→ **Your objective**
State how many lines in the material hold the string "degrees"; nothing besides that number is expected.

→ **Data extracts**

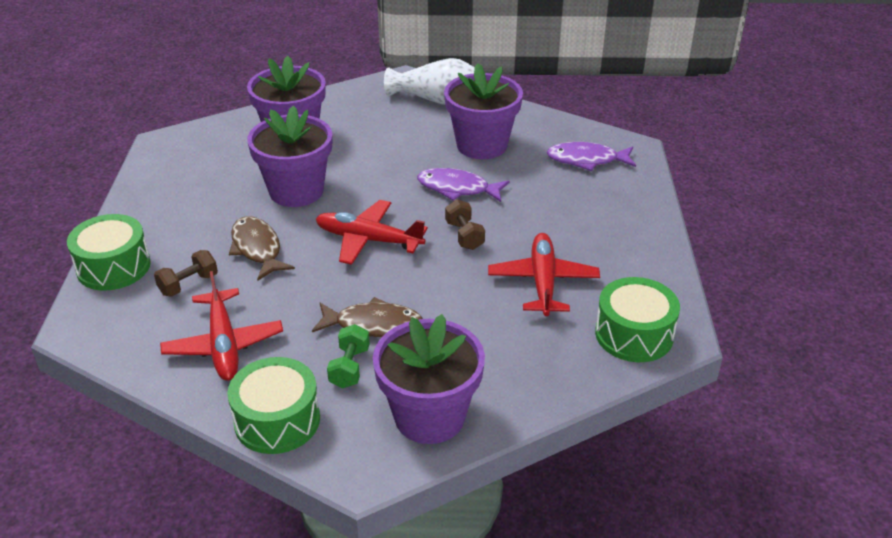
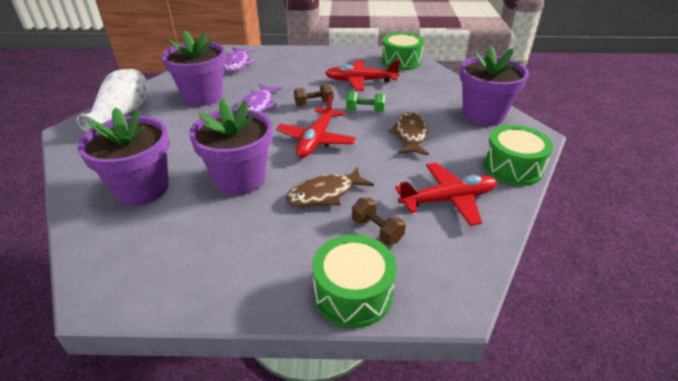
camera: 90 degrees left, 0 degrees up
(349, 367) = (453, 142): green dumbbell -> green dumbbell (365, 110)

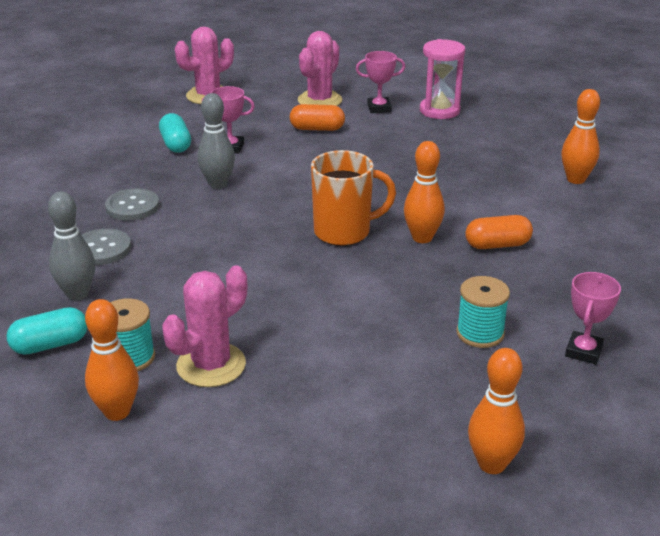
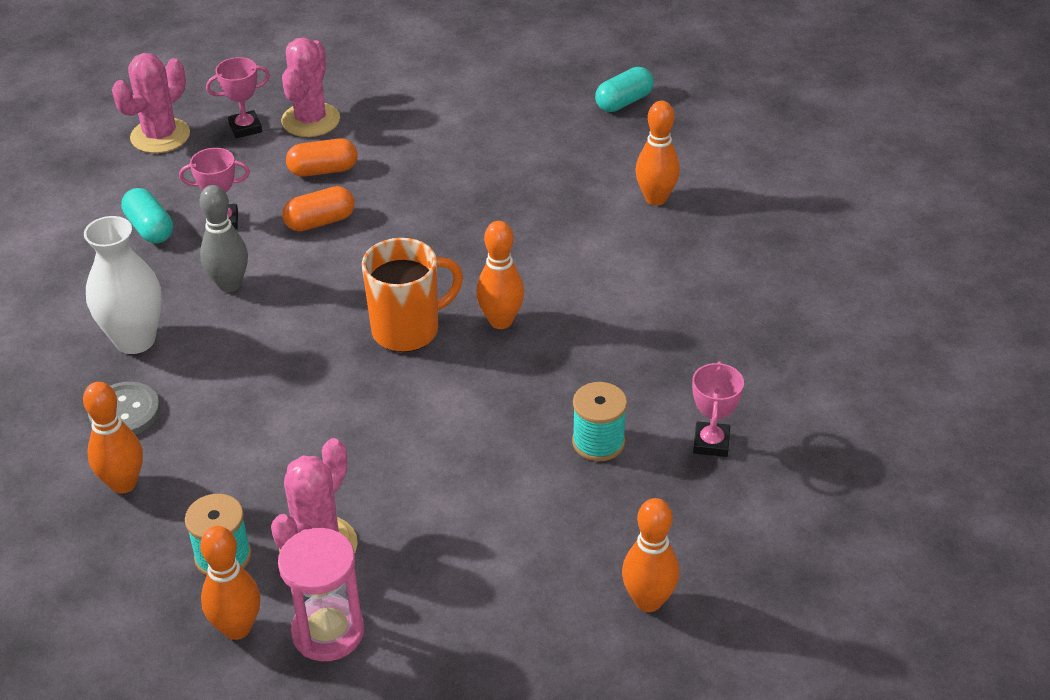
camera: 15 degrees left, 10 degrees up
(50, 344) = (122, 559): turquoise capsule -> turquoise capsule (624, 102)
(77, 294) = (123, 483): grey bowling pin -> orange bowling pin
(132, 206) = (135, 340): grey button -> white vase
(379, 108) = (391, 121): pink trophy -> pink trophy (245, 128)
(439, 111) = (468, 113): pink hourglass -> pink hourglass (328, 632)
(497, 245) = (588, 315): orange capsule -> orange capsule (320, 222)

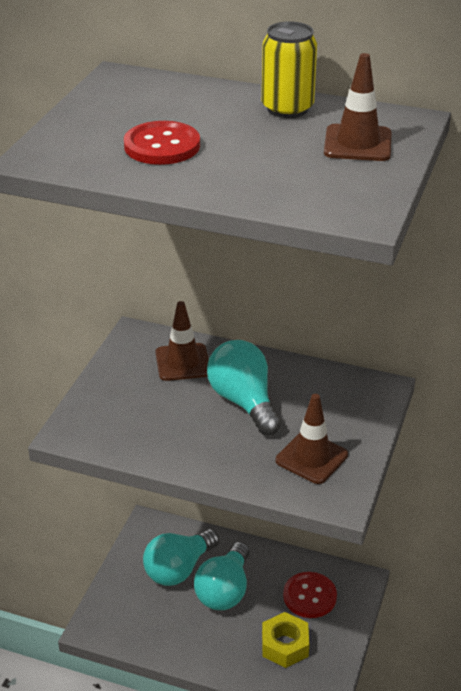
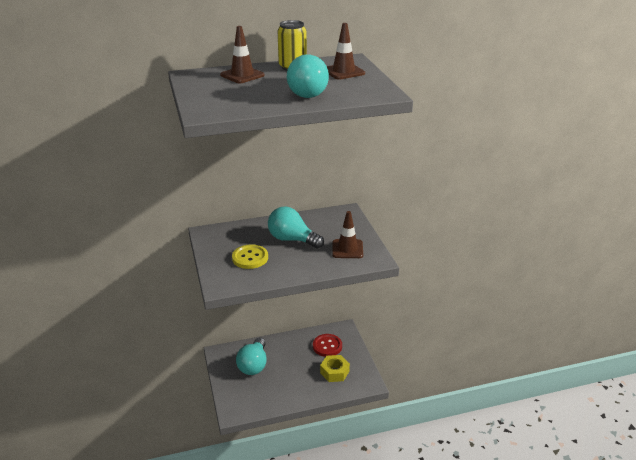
camera: 35 degrees left, 5 degrees down
(153, 405) = (250, 258): none -> yellow button
(162, 146) = (258, 94): red button -> none
(182, 362) = (244, 235): brown traffic cone -> brown traffic cone (242, 75)
(224, 590) = (285, 363): turquoise light bulb -> turquoise light bulb (305, 92)

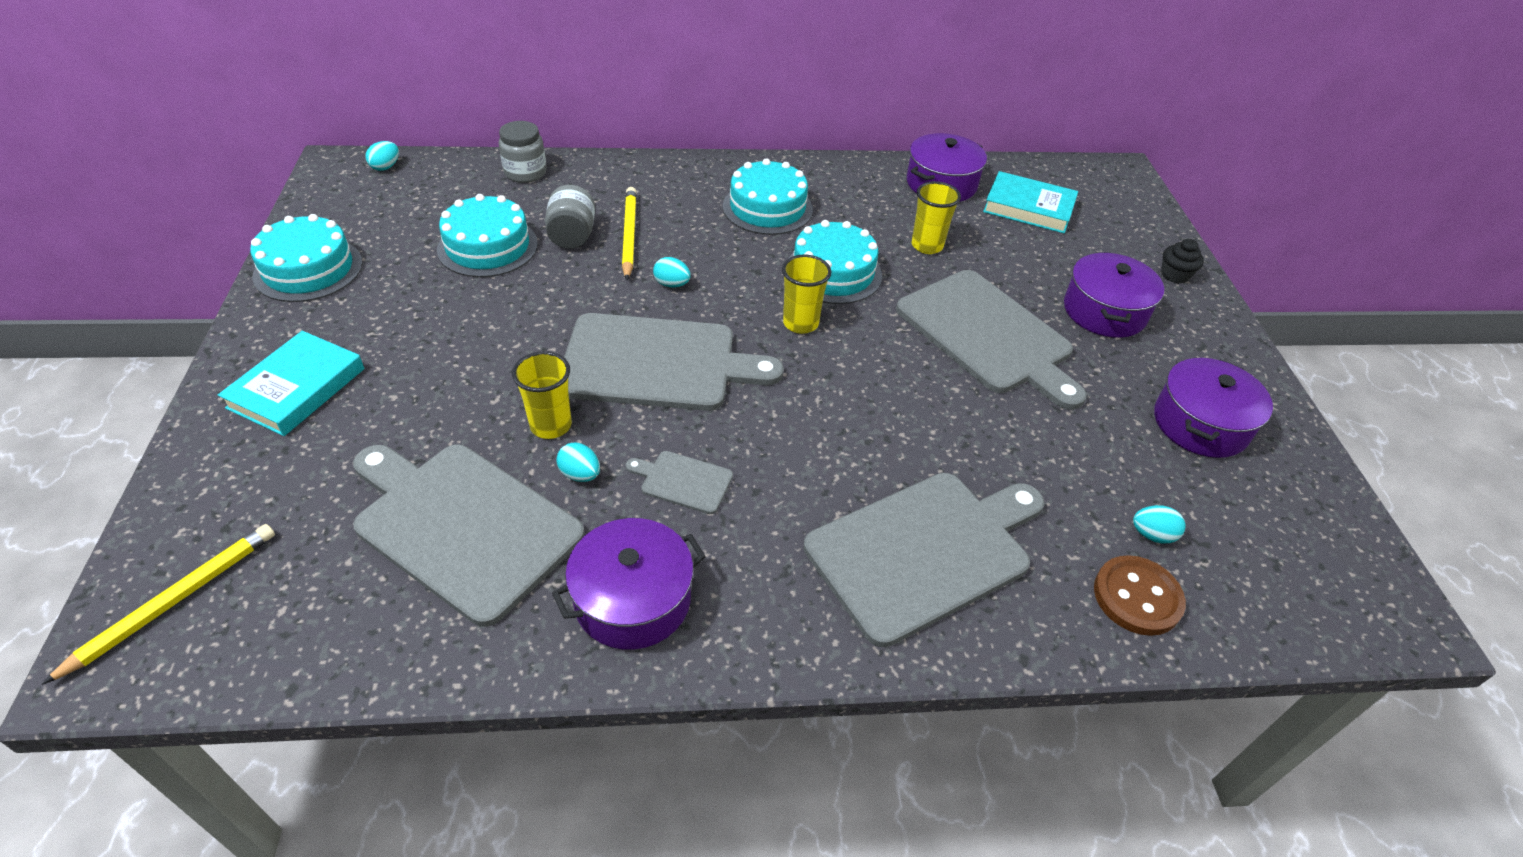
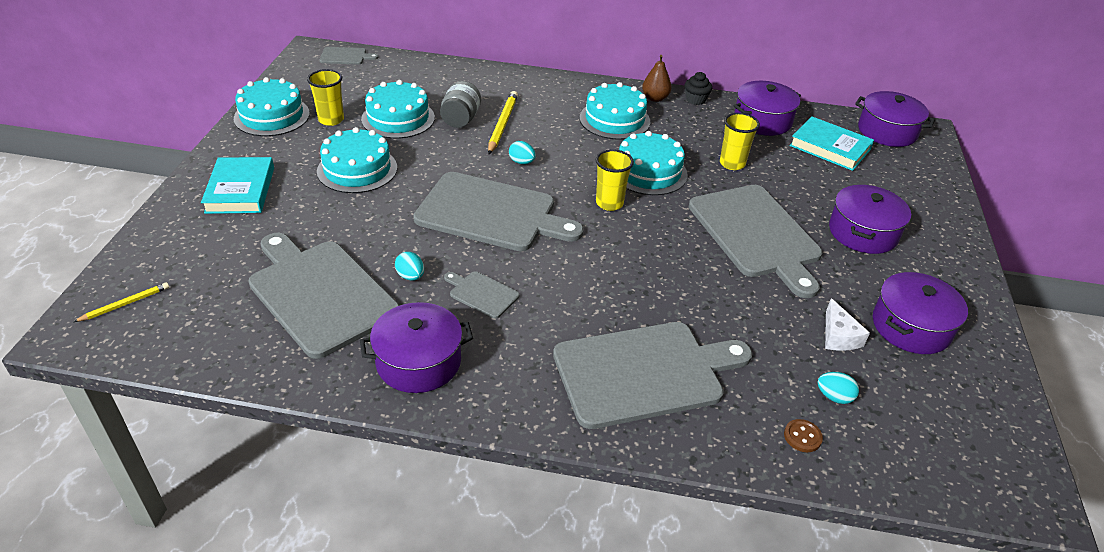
camera: 15 degrees right, 5 degrees down
(174, 601) = (125, 304): yellow pencil -> yellow pencil, size x0.59
(297, 388) = (240, 190): turquoise book -> turquoise book turned 45 degrees counterclockwise
(386, 167) = (345, 56): turquoise egg -> grey cutting board
(455, 329) = (357, 169): none -> turquoise cake
(525, 173) = (442, 72): grey jar -> none
(551, 425) = (401, 241): yellow cup -> yellow cup (331, 120)
(806, 172) = (655, 98): none -> brown pear
(1083, 177) = (887, 131): none -> purple pot
(1127, 452) = (838, 336): none -> white cheese
(1137, 597) = (802, 437): brown button -> brown button, size x0.54
(1174, 275) = (937, 215): black cupcake -> black cupcake (695, 100)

→ **Your solution**
5